EXERCISE DETAILS | When you reach the line containing "- moved: grey" in the data below, begin returning lines exactly as written, and stop once the line containing "- turned: pink" has been returned.

(Beginning of SUPPLIED RECORDS)

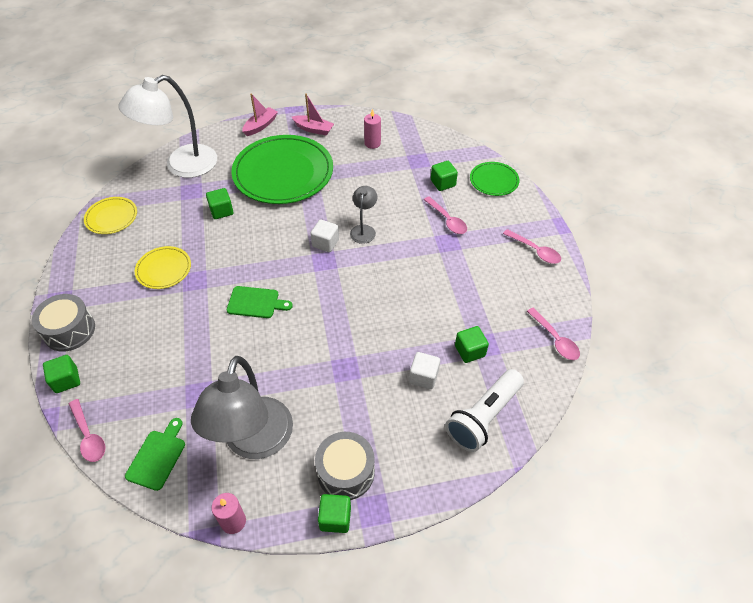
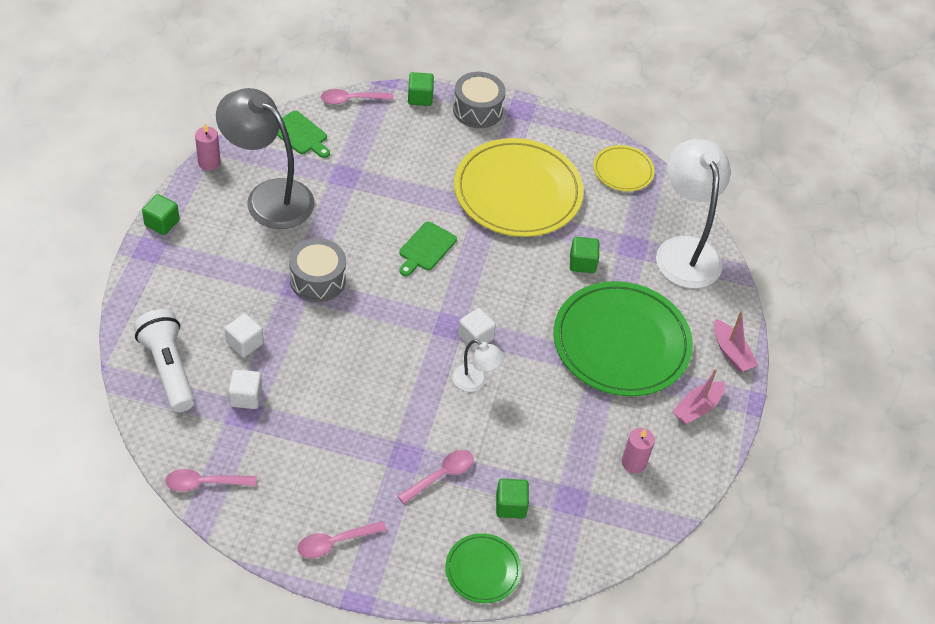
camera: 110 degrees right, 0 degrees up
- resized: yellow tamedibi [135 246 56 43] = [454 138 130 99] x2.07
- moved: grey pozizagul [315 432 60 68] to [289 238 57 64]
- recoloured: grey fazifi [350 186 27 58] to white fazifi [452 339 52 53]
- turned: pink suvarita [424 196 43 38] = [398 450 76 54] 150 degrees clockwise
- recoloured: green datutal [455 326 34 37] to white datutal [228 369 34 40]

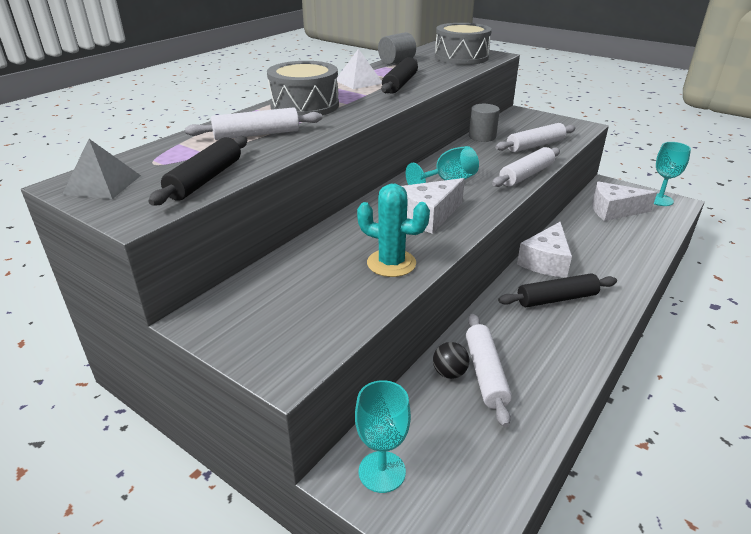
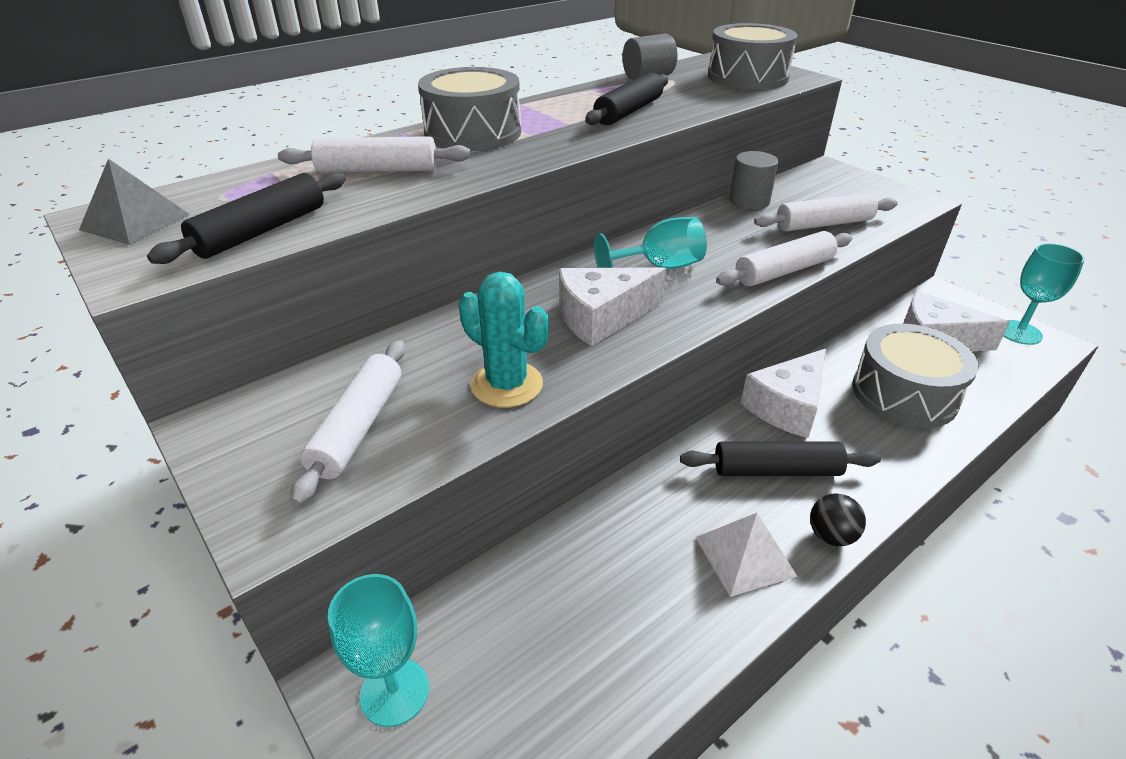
camera: 15 degrees right, 5 degrees up
- moved: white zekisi [336 49 46 40] to [695 513 103 84]
- moved: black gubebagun [433 342 36 37] to [810 493 56 53]
- moved: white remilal [466 314 46 113] to [290 340 115 166]
- added: grey pozizagul [852 324 127 104]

(End of SUPPLIED RECORDS)

COMPLETED TASK |
- moved: grey pozizagul [315 432 60 68] to [289 238 57 64]
- recoloured: grey fazifi [350 186 27 58] to white fazifi [452 339 52 53]
- turned: pink suvarita [424 196 43 38] = [398 450 76 54] 150 degrees clockwise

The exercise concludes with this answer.